** PROVIDED INFORMATION follows **

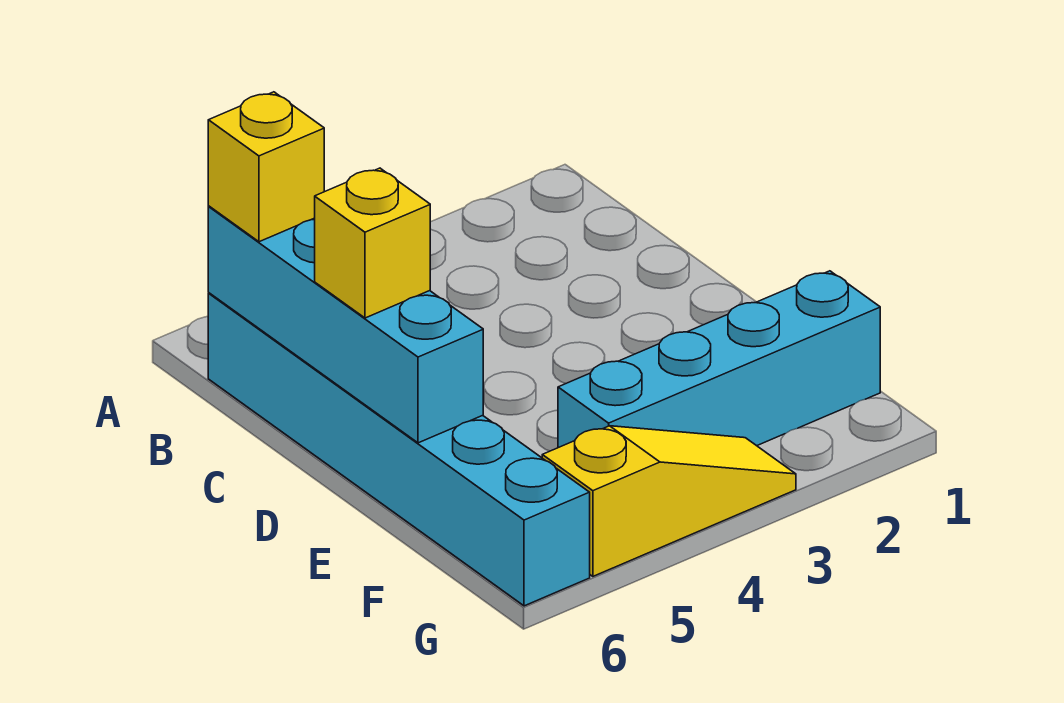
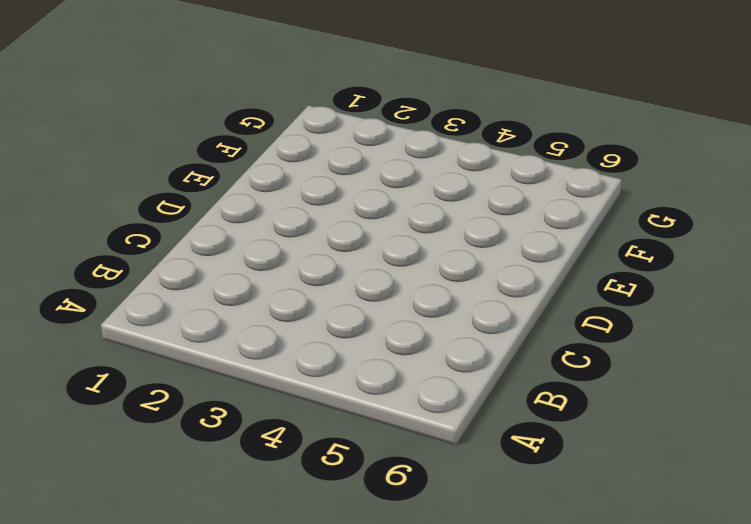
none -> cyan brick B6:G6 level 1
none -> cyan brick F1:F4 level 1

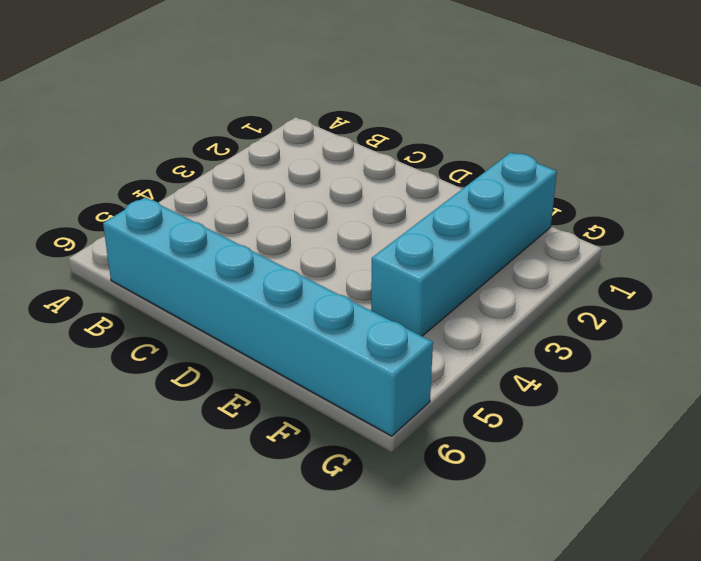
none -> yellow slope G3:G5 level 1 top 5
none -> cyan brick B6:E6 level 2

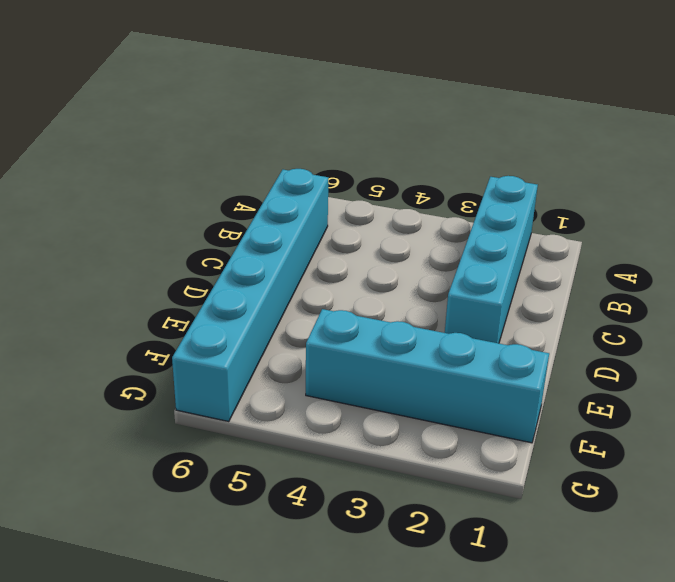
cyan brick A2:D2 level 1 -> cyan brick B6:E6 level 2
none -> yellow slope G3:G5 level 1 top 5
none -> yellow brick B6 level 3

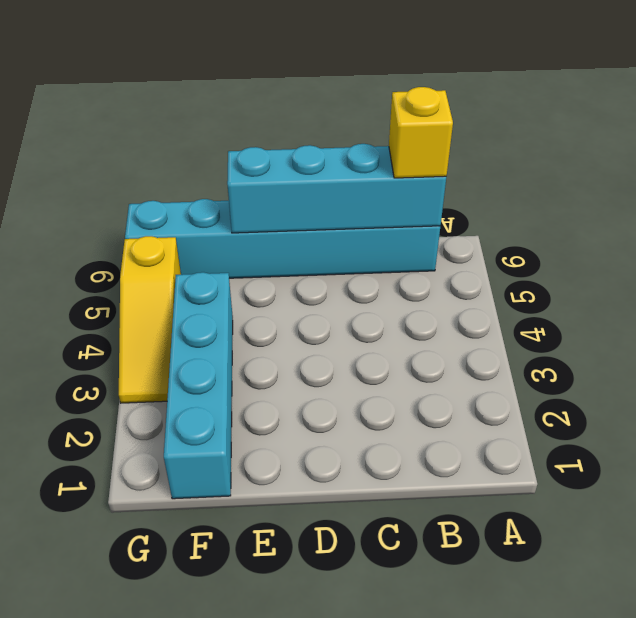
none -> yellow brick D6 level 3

** End of PROVIDED INFORMATION **

* _WHAT TO PRODUCE_
Exactly as they stand, write the lines from the one holding "cyan brick A2:D2" to the end of the material, both ends included. Do not copy the pictures.

* _RESPONSE TO THE EXERCISE_
cyan brick A2:D2 level 1 -> cyan brick B6:E6 level 2
none -> yellow slope G3:G5 level 1 top 5
none -> yellow brick B6 level 3

none -> yellow brick D6 level 3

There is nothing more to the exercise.